> _Exercise requirements_
Every line of the data below is to be given again as it appears, with the images removed.

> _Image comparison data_
__________________________________________________

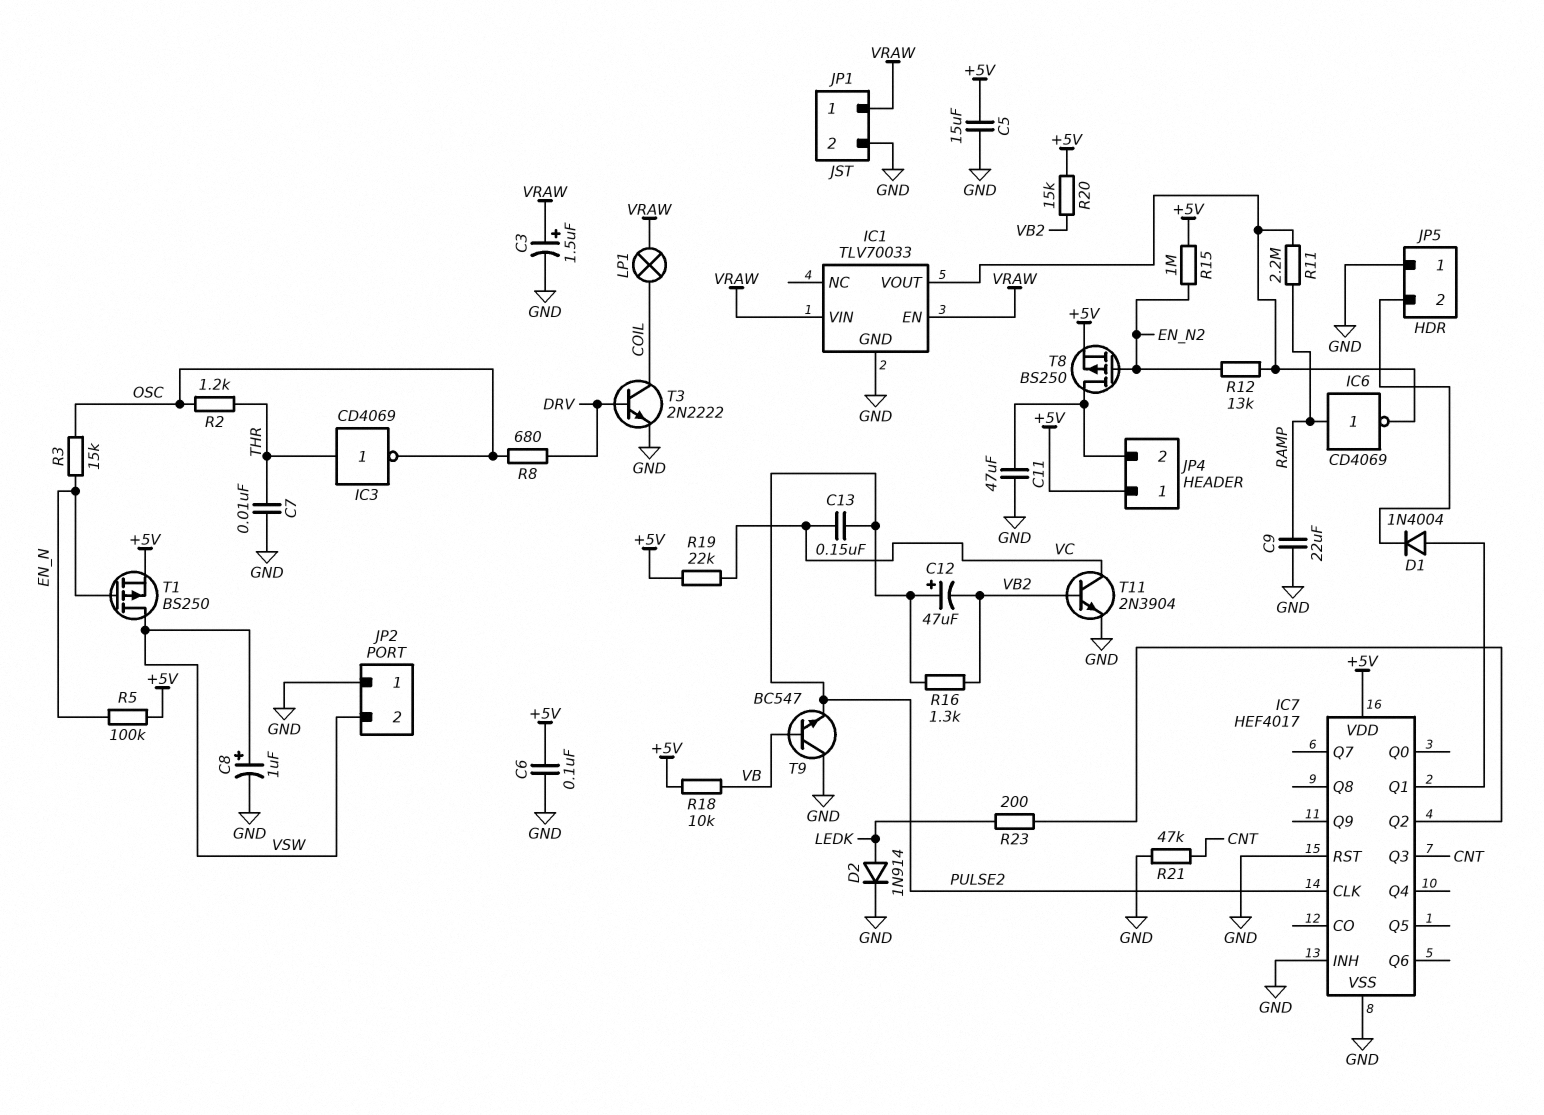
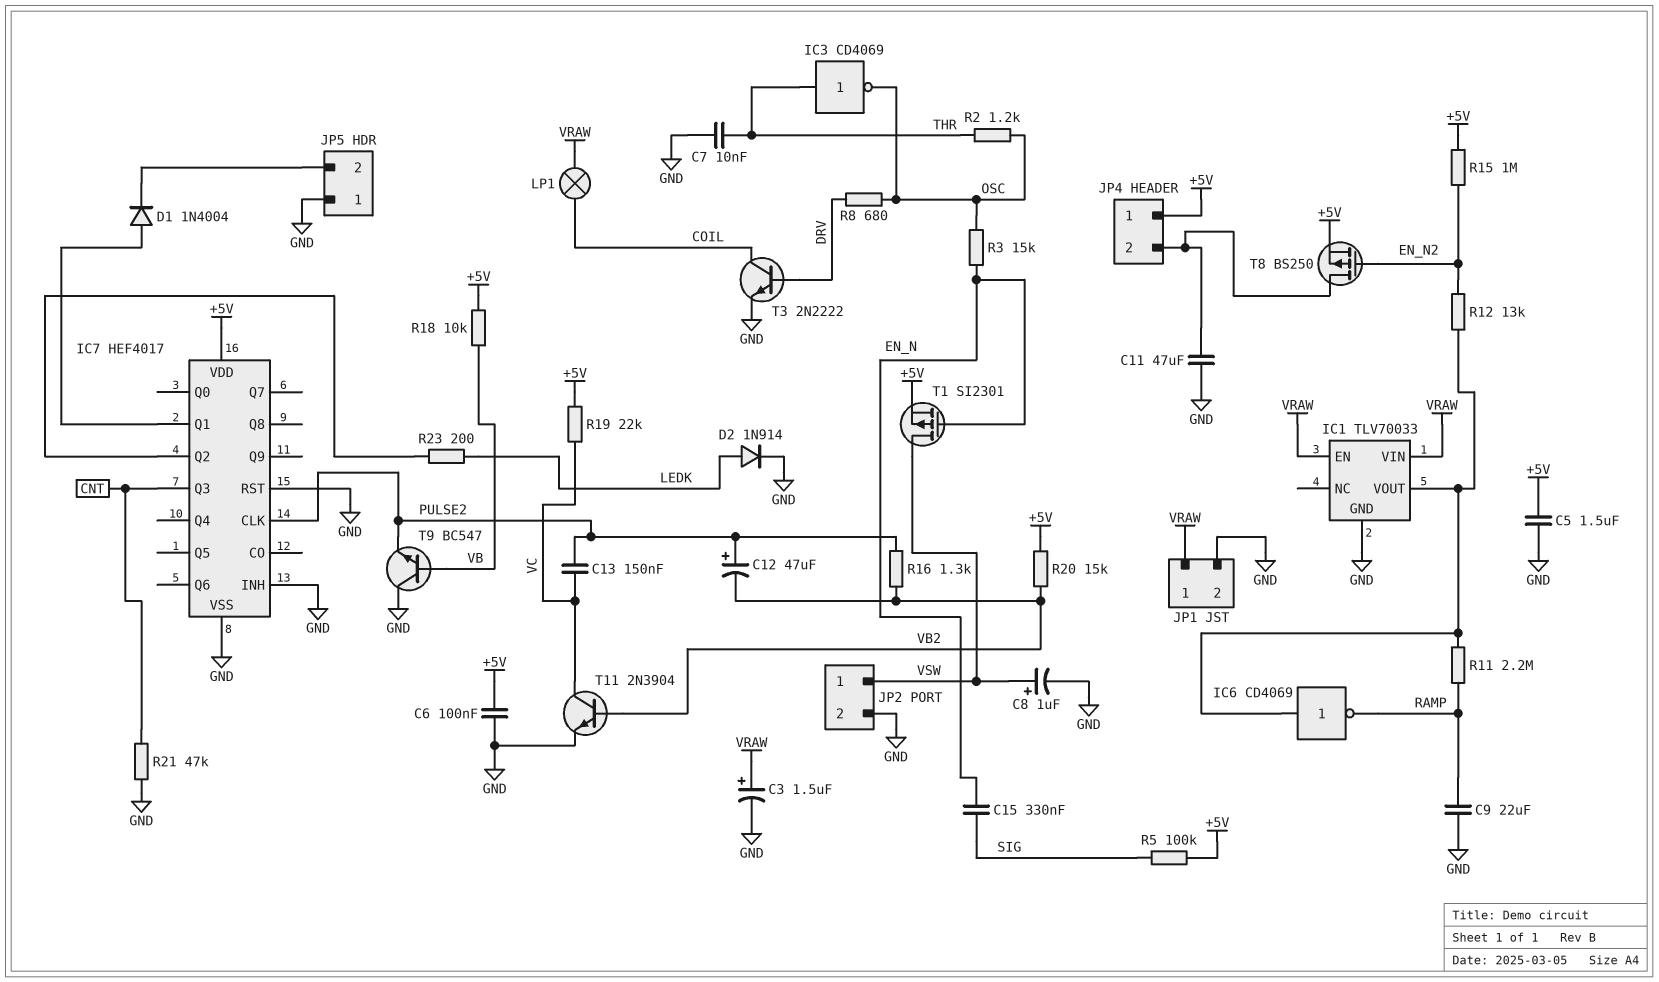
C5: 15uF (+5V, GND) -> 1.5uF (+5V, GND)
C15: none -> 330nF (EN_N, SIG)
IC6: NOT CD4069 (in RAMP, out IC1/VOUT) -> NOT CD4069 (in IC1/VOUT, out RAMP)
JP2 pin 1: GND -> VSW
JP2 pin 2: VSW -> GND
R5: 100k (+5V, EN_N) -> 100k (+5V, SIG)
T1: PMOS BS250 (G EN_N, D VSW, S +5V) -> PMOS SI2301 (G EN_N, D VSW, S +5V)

__________________________________________________

> _Exercise response_
C5: 15uF (+5V, GND) -> 1.5uF (+5V, GND)
C15: none -> 330nF (EN_N, SIG)
IC6: NOT CD4069 (in RAMP, out IC1/VOUT) -> NOT CD4069 (in IC1/VOUT, out RAMP)
JP2 pin 1: GND -> VSW
JP2 pin 2: VSW -> GND
R5: 100k (+5V, EN_N) -> 100k (+5V, SIG)
T1: PMOS BS250 (G EN_N, D VSW, S +5V) -> PMOS SI2301 (G EN_N, D VSW, S +5V)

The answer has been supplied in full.